- **EXERCISE INSTRUCTIONS**
Report each line of the records below that uses the word "camera".

━━━━━ STORED DATA

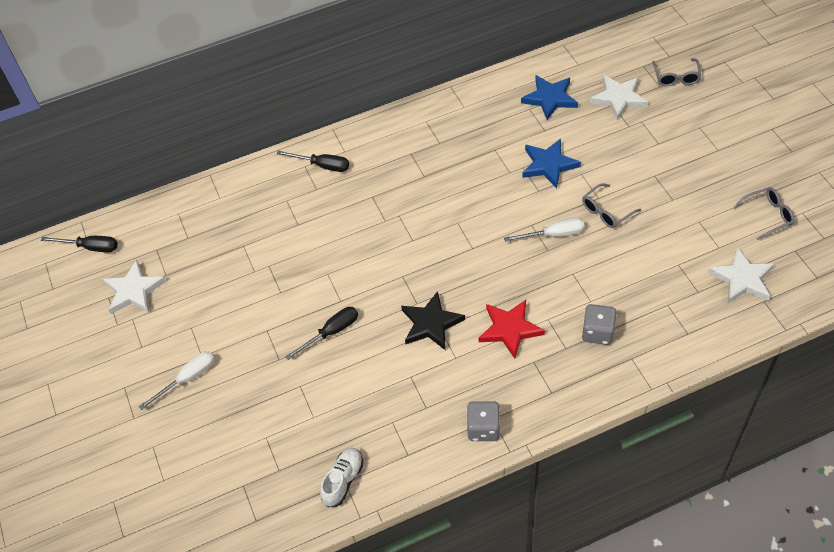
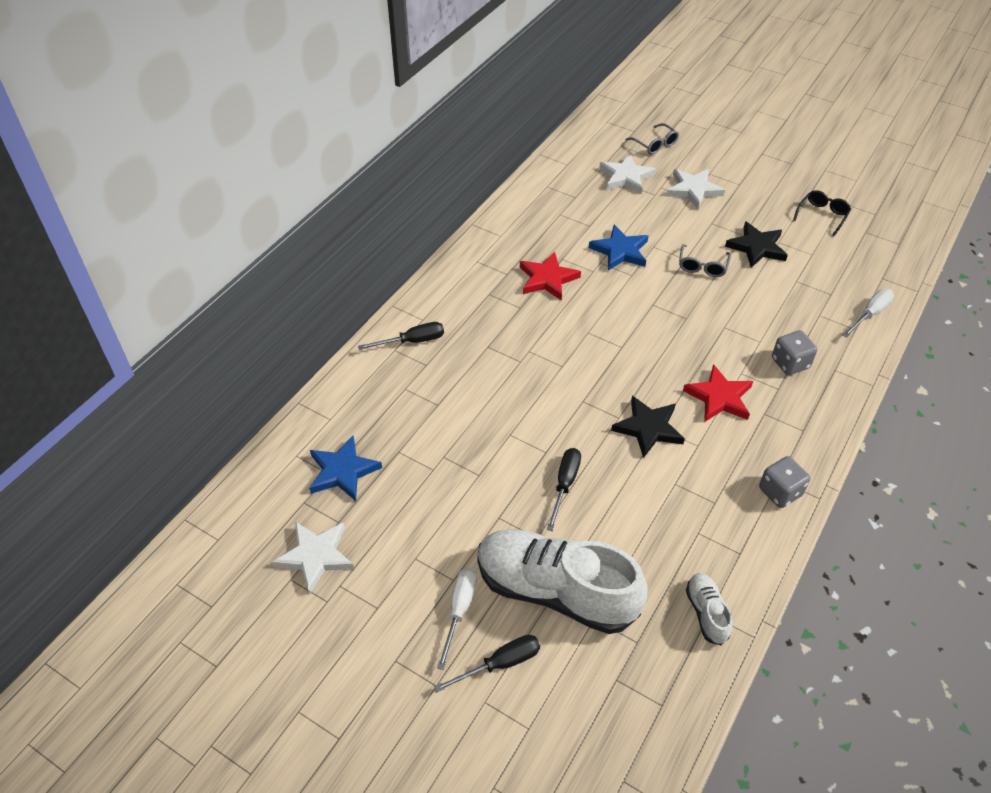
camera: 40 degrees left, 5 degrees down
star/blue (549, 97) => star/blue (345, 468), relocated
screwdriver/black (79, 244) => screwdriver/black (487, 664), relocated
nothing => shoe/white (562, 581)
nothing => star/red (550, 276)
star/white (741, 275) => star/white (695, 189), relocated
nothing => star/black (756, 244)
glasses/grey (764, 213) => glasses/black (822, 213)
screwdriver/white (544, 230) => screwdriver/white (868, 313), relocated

━━━━━━━━━━
━━━━━ STORED DATA

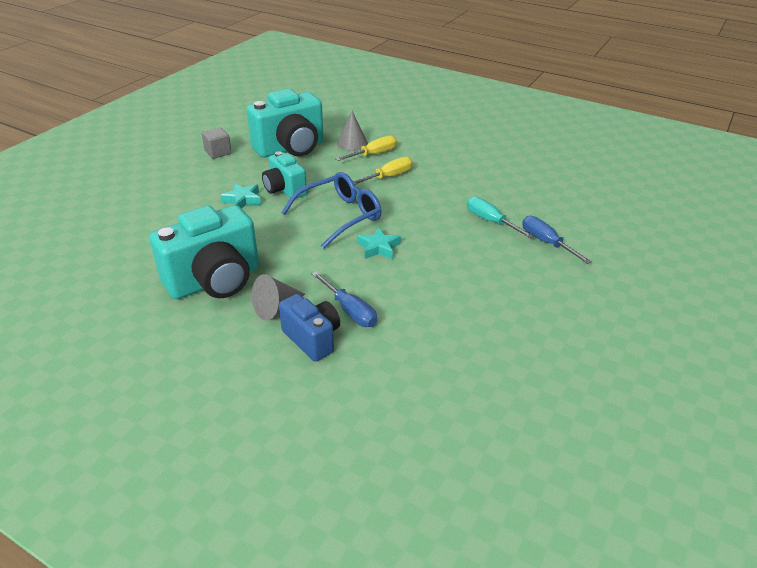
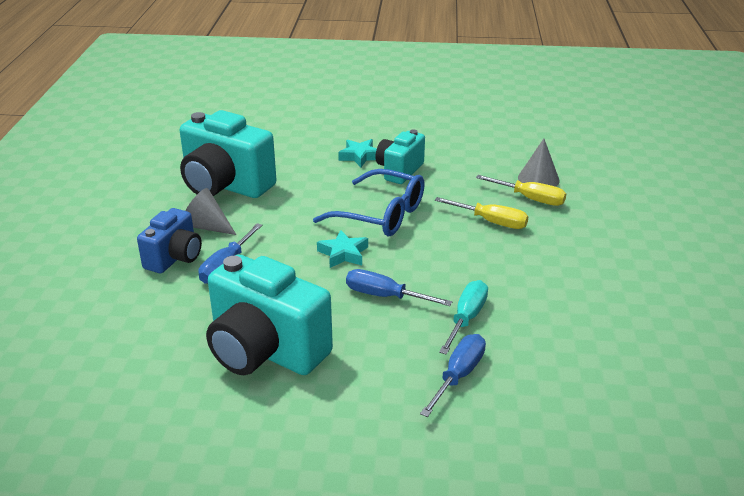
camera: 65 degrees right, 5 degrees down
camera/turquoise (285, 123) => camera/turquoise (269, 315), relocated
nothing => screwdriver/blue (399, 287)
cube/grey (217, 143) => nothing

━━━━━━━━━━

- **RESPONSE FOR THIS EXERCISE**
camera: 40 degrees left, 5 degrees down
camera: 65 degrees right, 5 degrees down
camera/turquoise (285, 123) => camera/turquoise (269, 315), relocated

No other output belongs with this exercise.